::: RECORD EXCERPTS :::
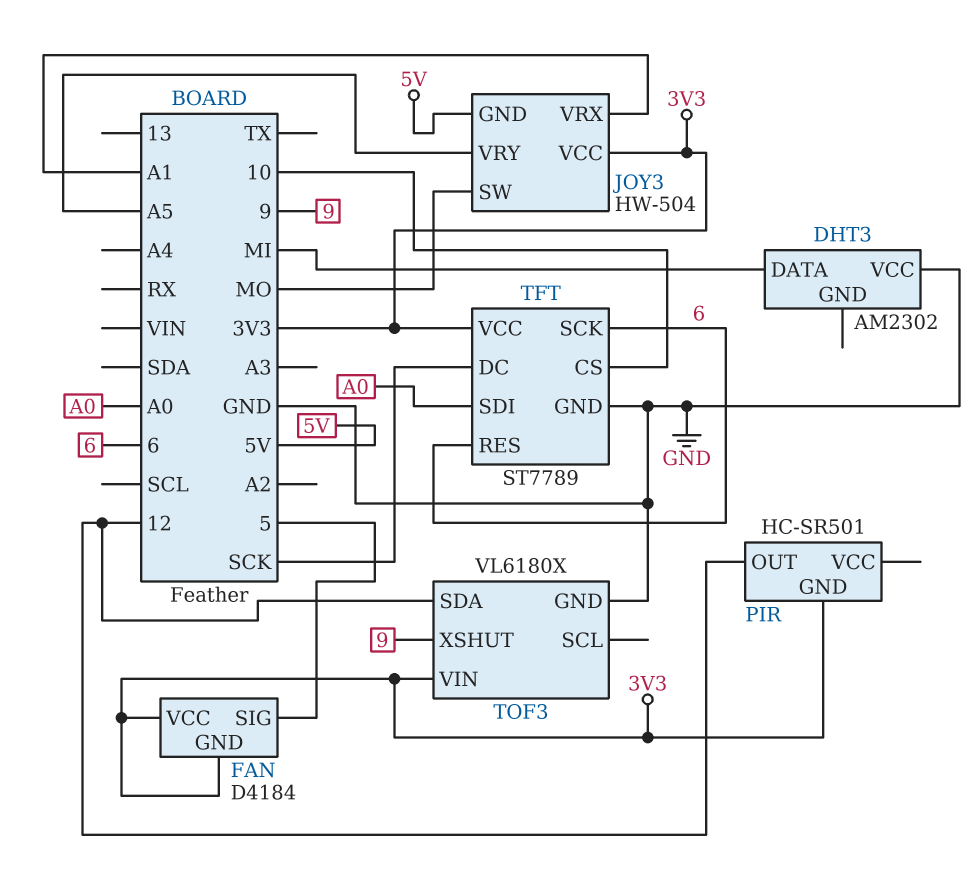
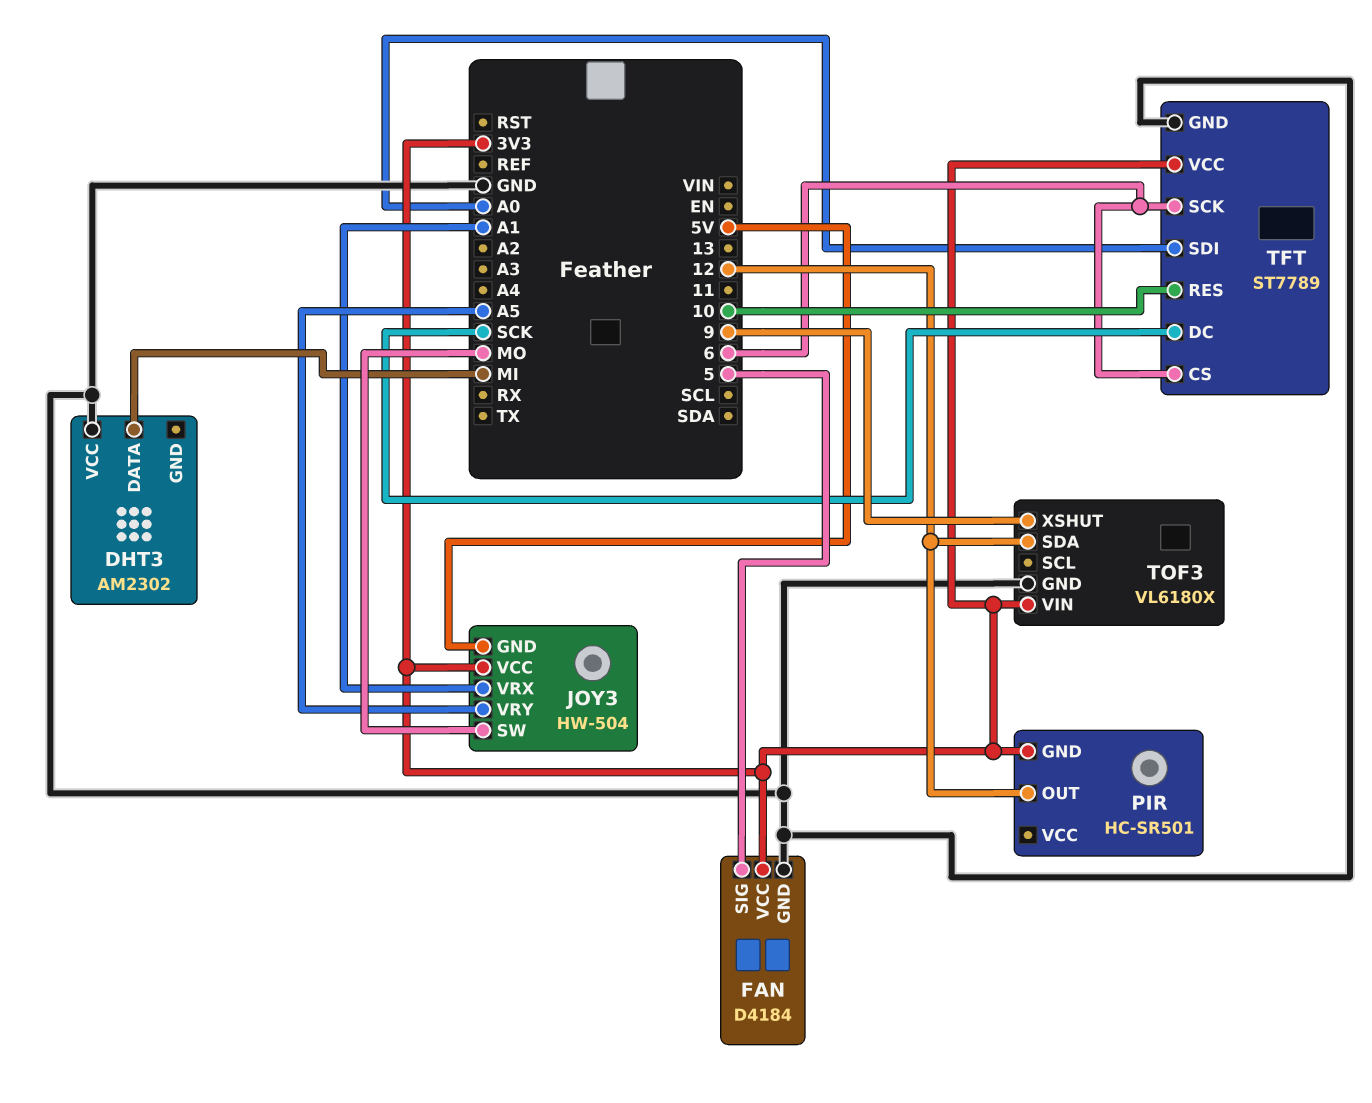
FAN pin GND: 3V3 -> GND
TFT pin CS: 10 -> 6
TFT pin RES: 6 -> 10

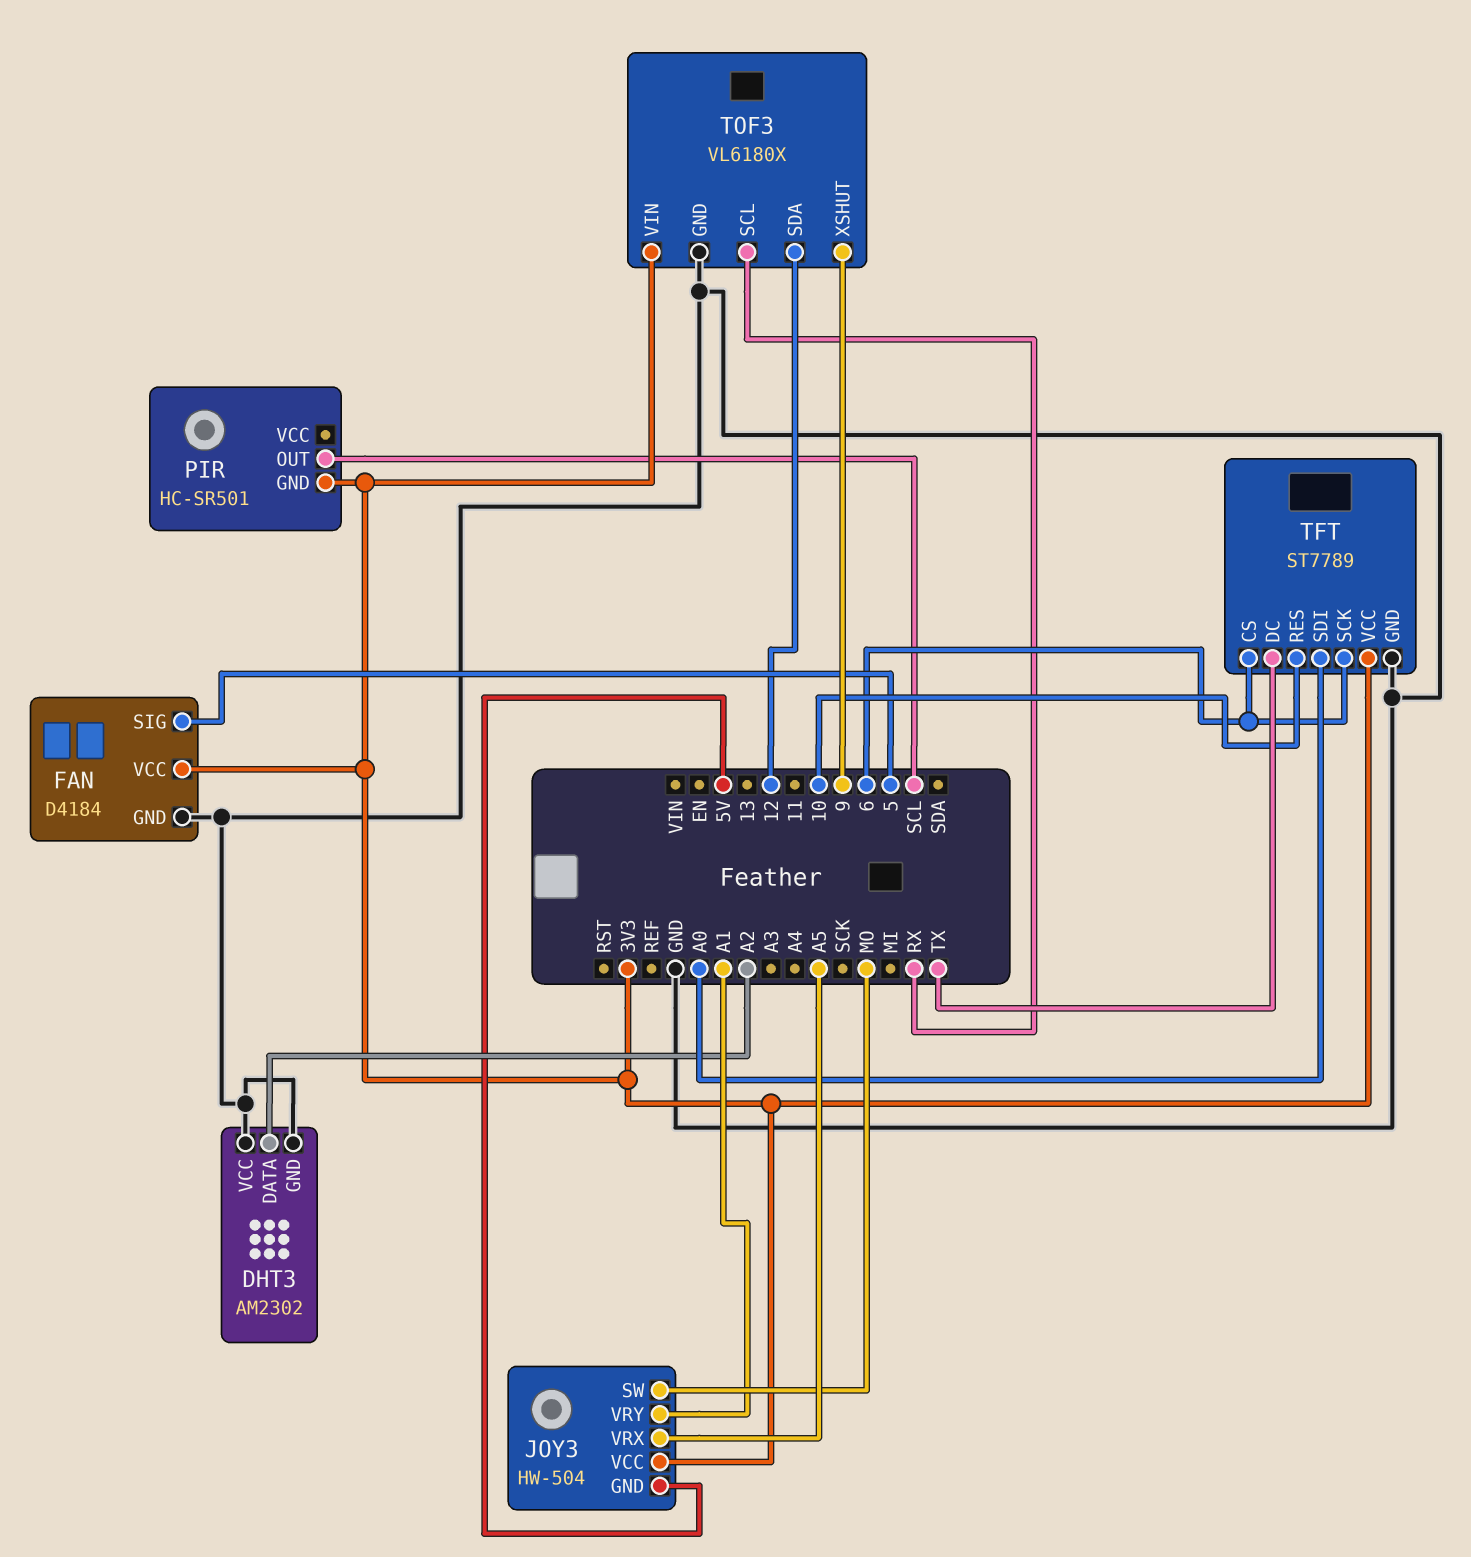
DHT3 pin DATA: MI -> A2
DHT3 pin GND: none -> GND
JOY3 pin VRX: A1 -> A5
JOY3 pin VRY: A5 -> A1
PIR pin OUT: 12 -> SCL
TFT pin DC: SCK -> TX
TOF3 pin SCL: none -> RX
:::
**WHAT YOU WILL DO:**
What you write should match the entries exactly, except that the pictures are dropped.

**RESPONSE AREA:**
FAN pin GND: 3V3 -> GND
TFT pin CS: 10 -> 6
TFT pin RES: 6 -> 10

DHT3 pin DATA: MI -> A2
DHT3 pin GND: none -> GND
JOY3 pin VRX: A1 -> A5
JOY3 pin VRY: A5 -> A1
PIR pin OUT: 12 -> SCL
TFT pin DC: SCK -> TX
TOF3 pin SCL: none -> RX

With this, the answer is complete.